■ **ASSIGNMENT**: In the entries that follow, the lines from the one with "D1: none -> zener 15V (A GND, K SIG3)" through the one with "R14: 13 (GND, SIG3) -> none" are the ones to write out, exactly and with both ends included. Nothing else should appear.
[Opening INPUT MATERIAL section]
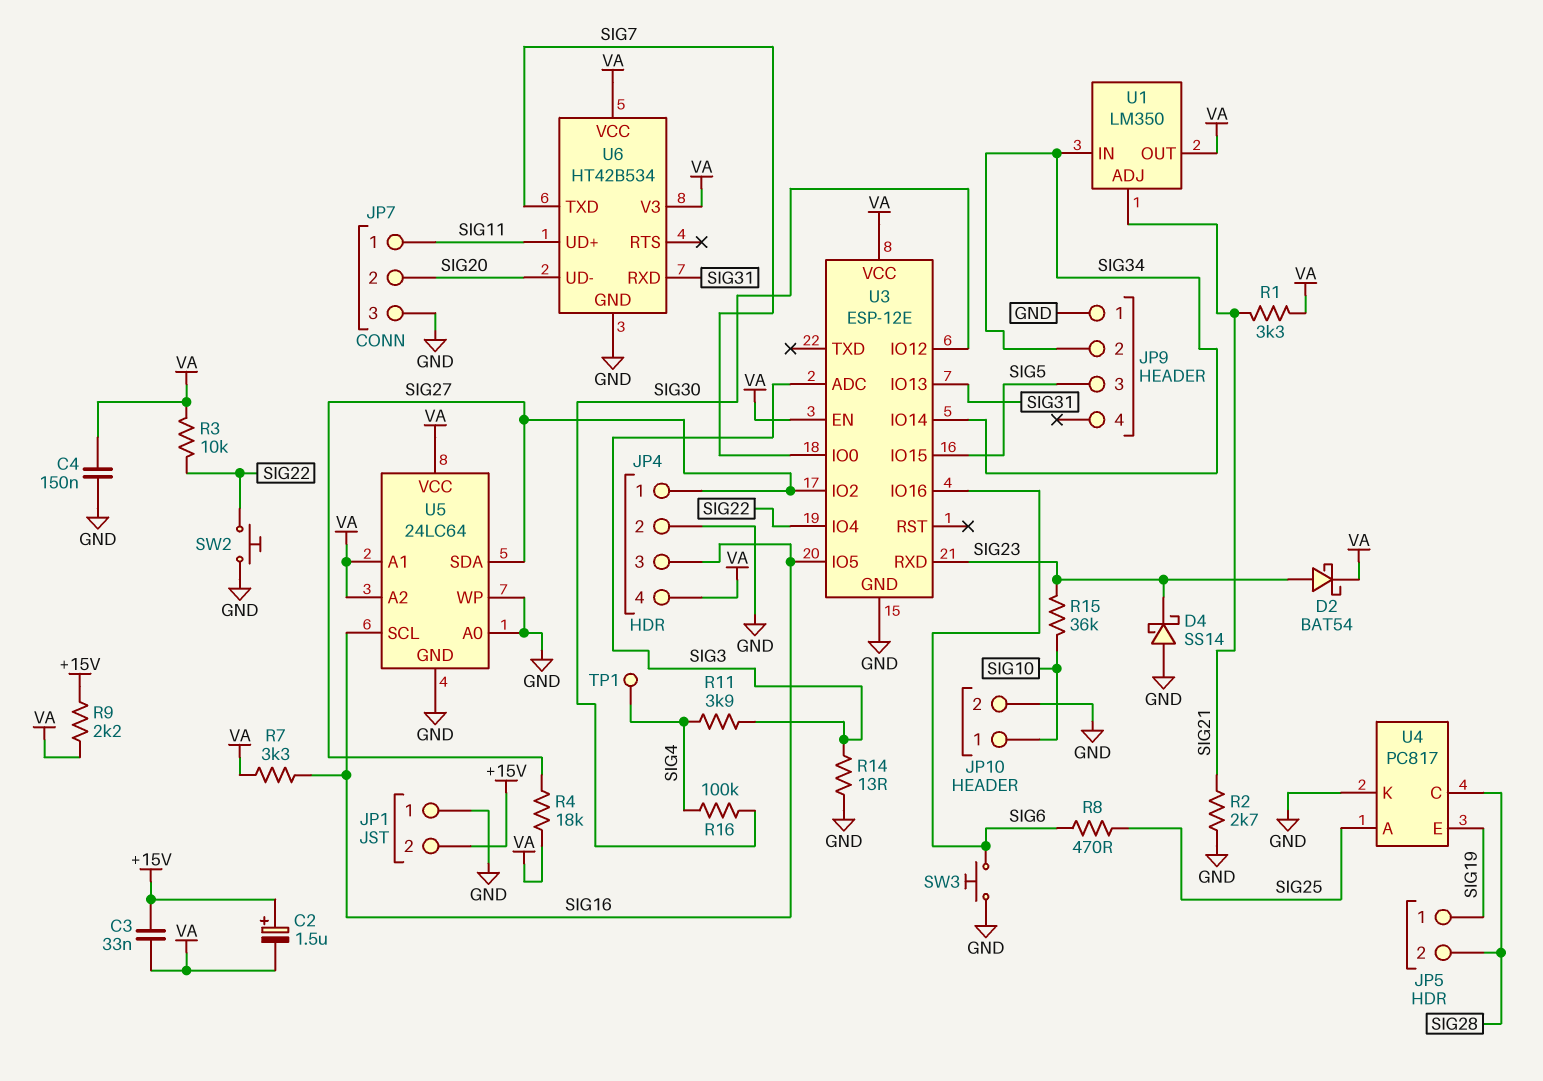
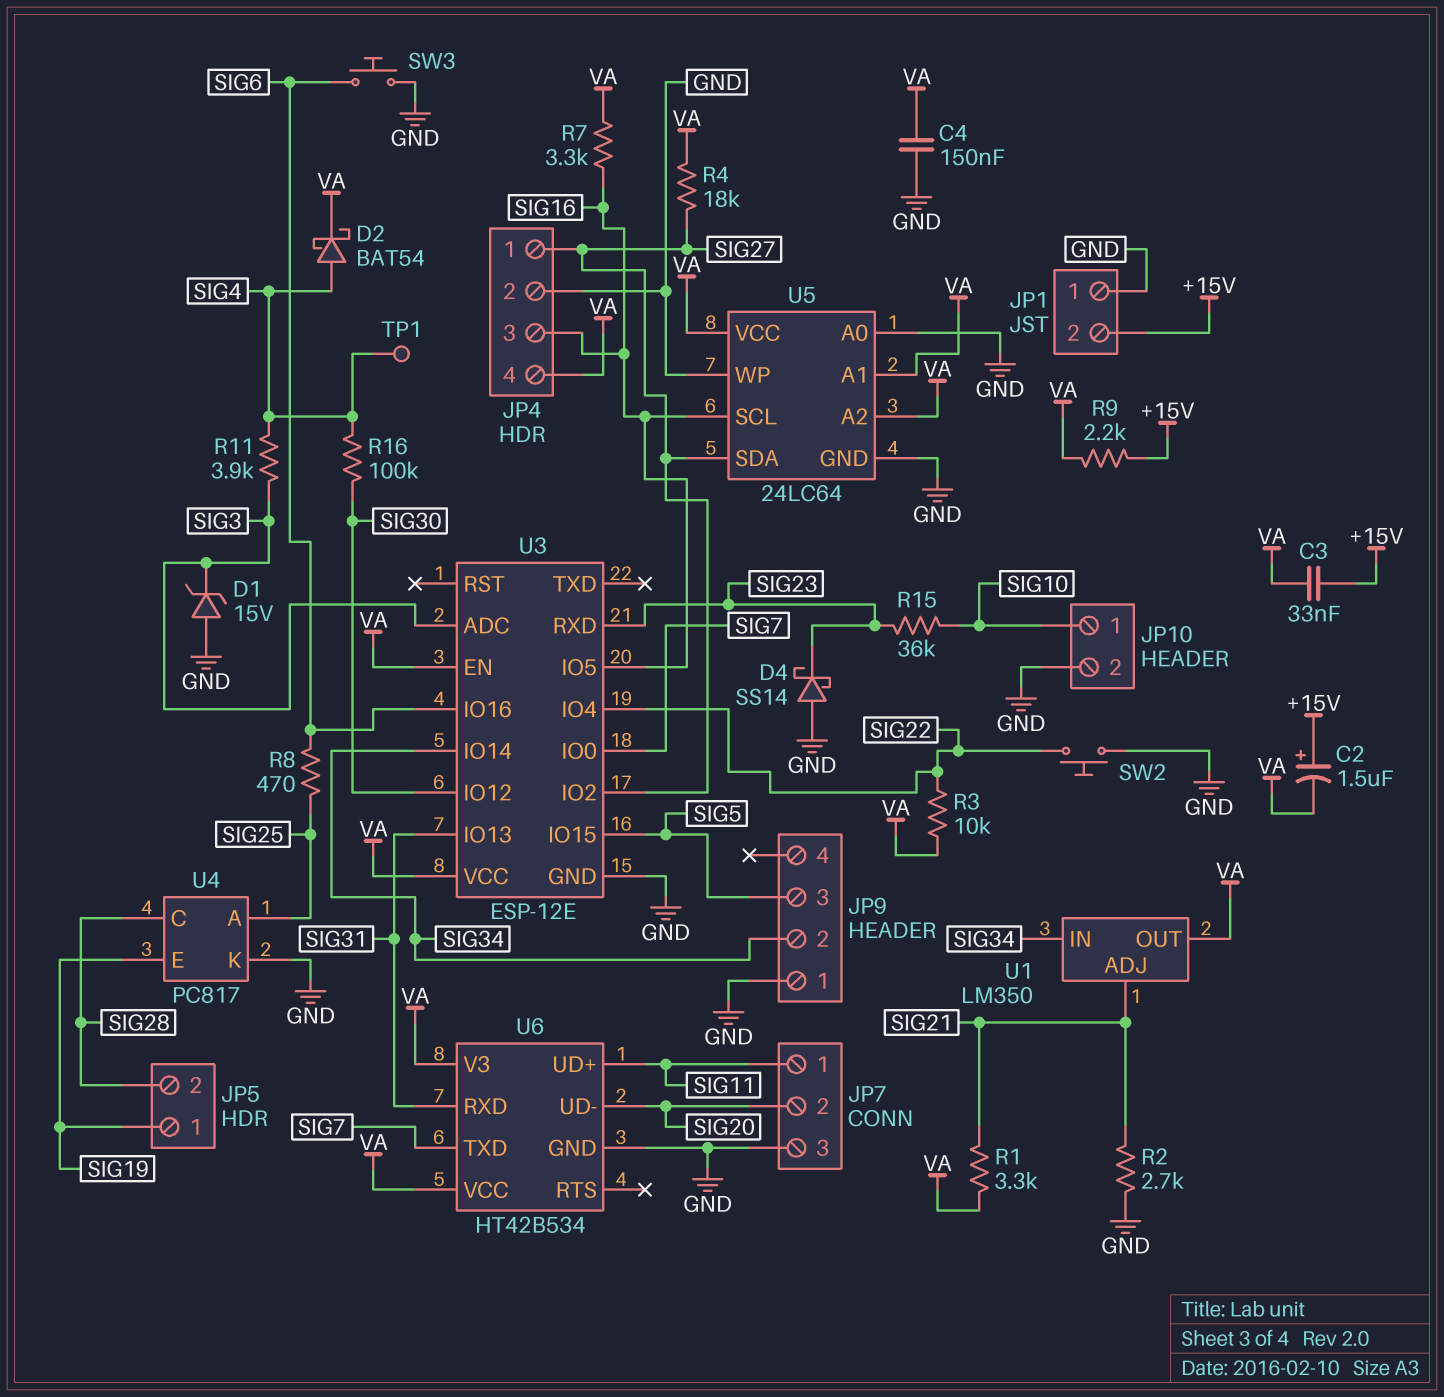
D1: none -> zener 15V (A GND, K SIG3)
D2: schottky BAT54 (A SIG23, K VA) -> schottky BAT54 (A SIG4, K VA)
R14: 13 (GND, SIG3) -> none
[Closing INPUT MATERIAL section]
[Opening INPUT MATERIAL section]
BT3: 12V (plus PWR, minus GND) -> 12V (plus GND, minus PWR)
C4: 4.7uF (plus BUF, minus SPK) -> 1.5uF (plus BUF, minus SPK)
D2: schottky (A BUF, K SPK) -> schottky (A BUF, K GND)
[Closing INPUT MATERIAL section]
[Opening INPUT MATERIAL section]
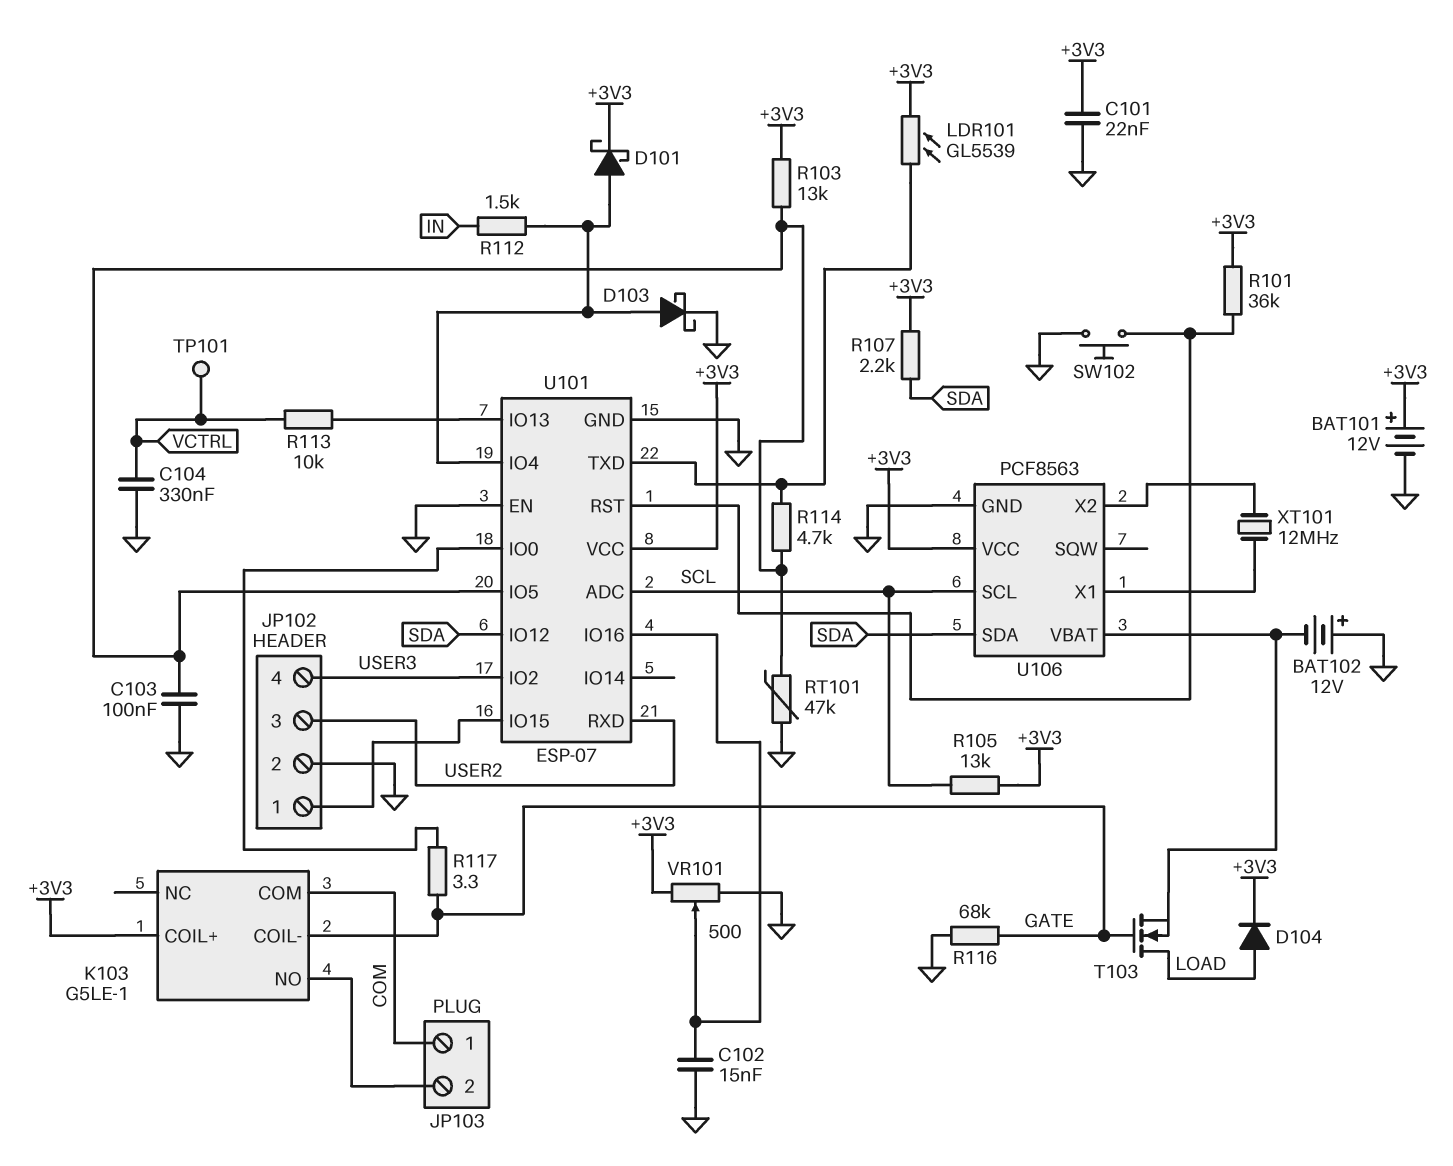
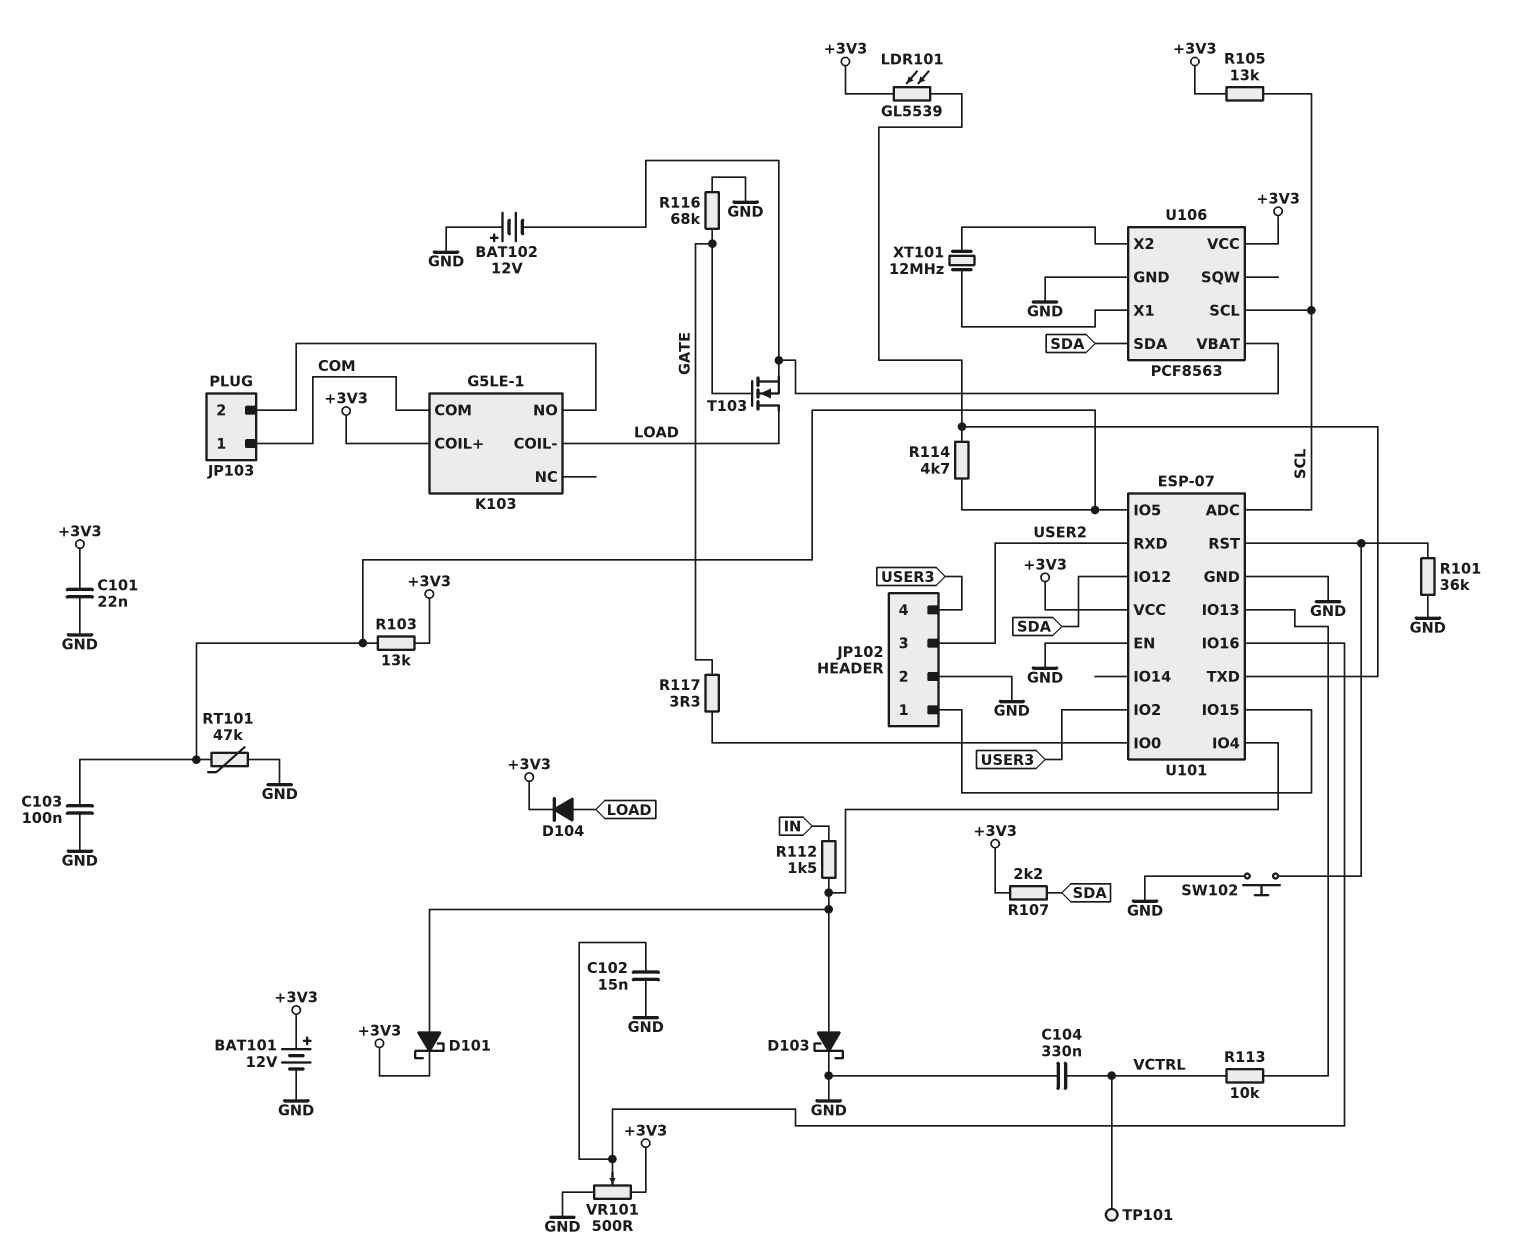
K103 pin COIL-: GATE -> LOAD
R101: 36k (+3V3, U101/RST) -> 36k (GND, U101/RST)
[Closing INPUT MATERIAL section]
■ **ANSWER TO THIS EXERCISE**:
D1: none -> zener 15V (A GND, K SIG3)
D2: schottky BAT54 (A SIG23, K VA) -> schottky BAT54 (A SIG4, K VA)
R14: 13 (GND, SIG3) -> none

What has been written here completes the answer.